§ **What the task asks**: Write out the listing below character for character, though without its pictures.

§ **Excerpted data**:
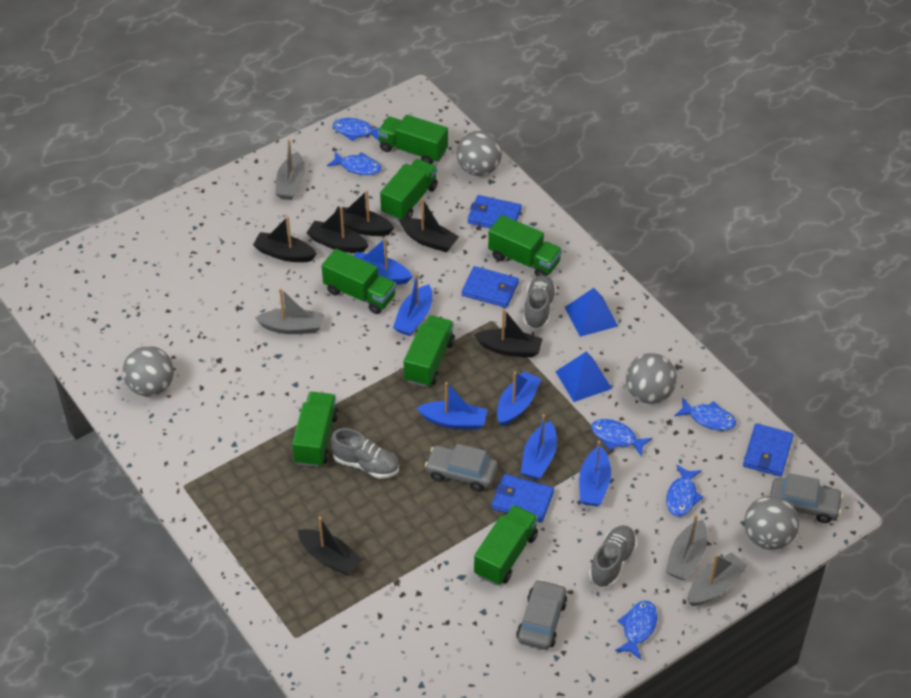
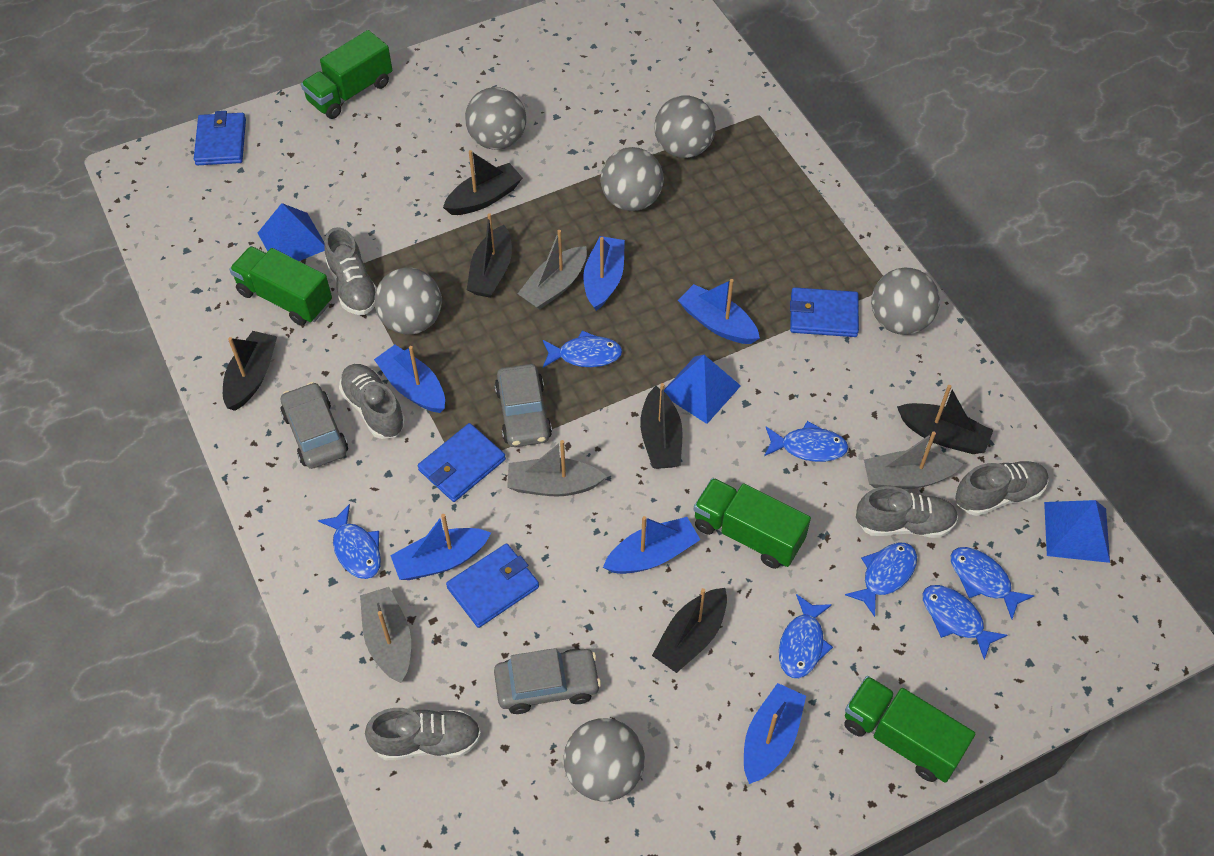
blue fish: 6 -> 7
blue pyramid: 2 -> 3
green truck: 7 -> 4
grey ball: 4 -> 6
grey shoe: 3 -> 5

§ **Task solution**:
blue fish: 6 -> 7
blue pyramid: 2 -> 3
green truck: 7 -> 4
grey ball: 4 -> 6
grey shoe: 3 -> 5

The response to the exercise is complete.